Each line of the data must be given back verbatim, with pictures removed.

*** Opening of SOURCE RECORDS ***

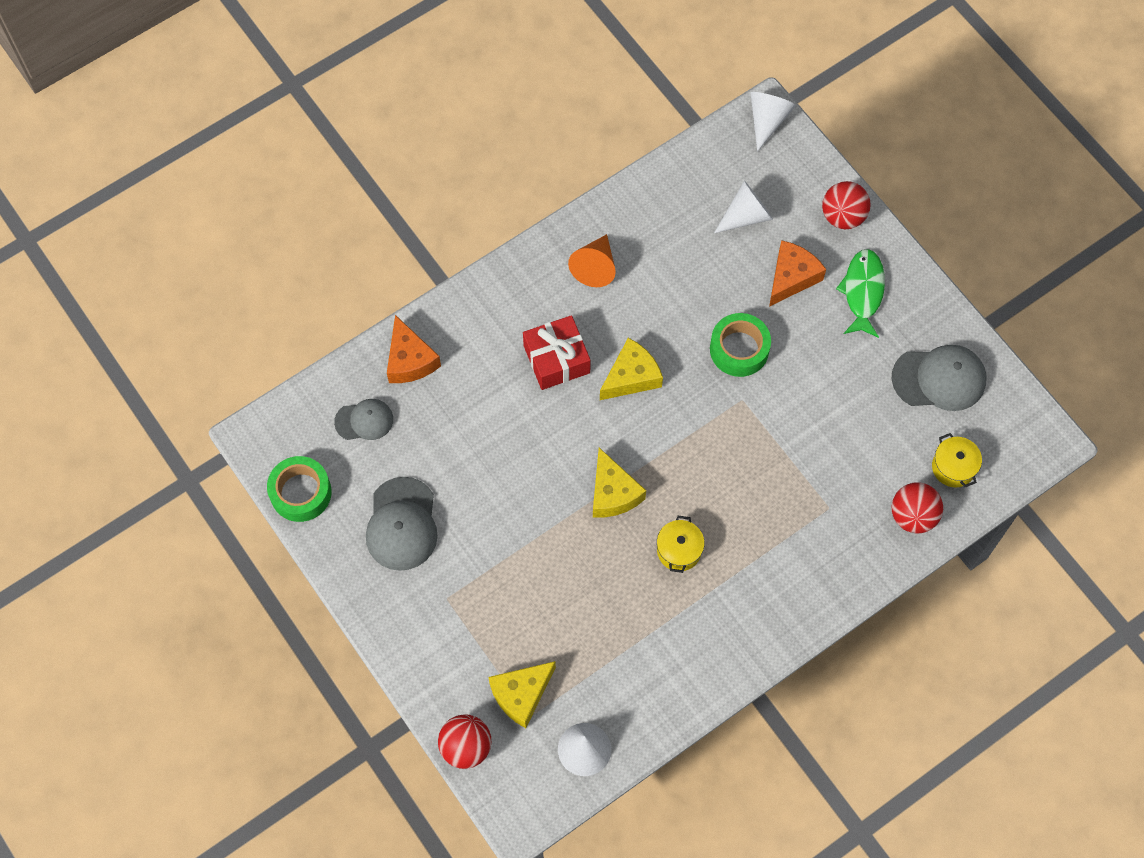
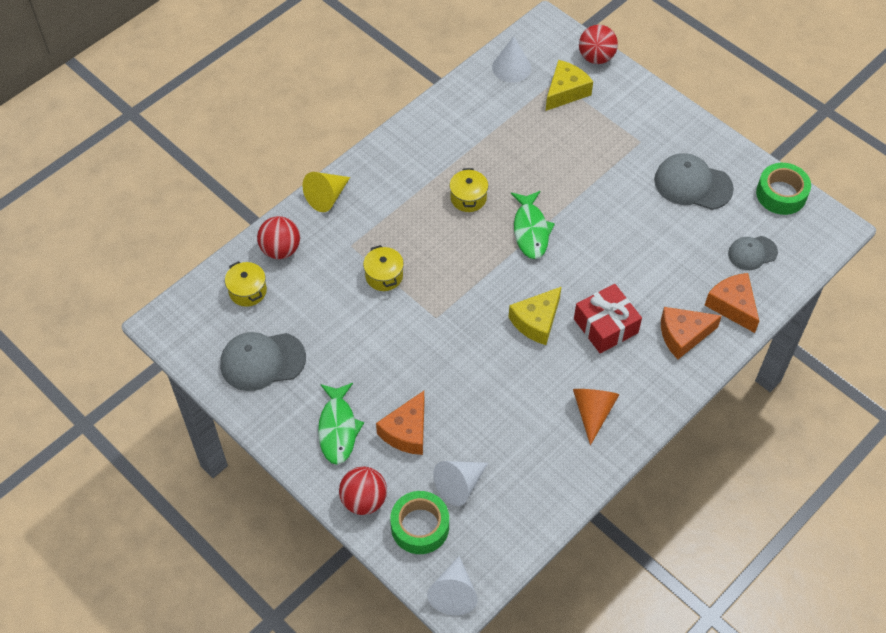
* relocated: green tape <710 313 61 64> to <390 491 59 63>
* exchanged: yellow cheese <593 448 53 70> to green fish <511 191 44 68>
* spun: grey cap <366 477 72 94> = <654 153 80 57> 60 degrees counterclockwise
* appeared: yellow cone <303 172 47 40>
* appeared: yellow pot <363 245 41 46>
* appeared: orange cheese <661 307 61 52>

*** Close of SOURCE RECORDS ***

### ANSWER TO THIS EXERCISE
* relocated: green tape <710 313 61 64> to <390 491 59 63>
* exchanged: yellow cheese <593 448 53 70> to green fish <511 191 44 68>
* spun: grey cap <366 477 72 94> = <654 153 80 57> 60 degrees counterclockwise
* appeared: yellow cone <303 172 47 40>
* appeared: yellow pot <363 245 41 46>
* appeared: orange cheese <661 307 61 52>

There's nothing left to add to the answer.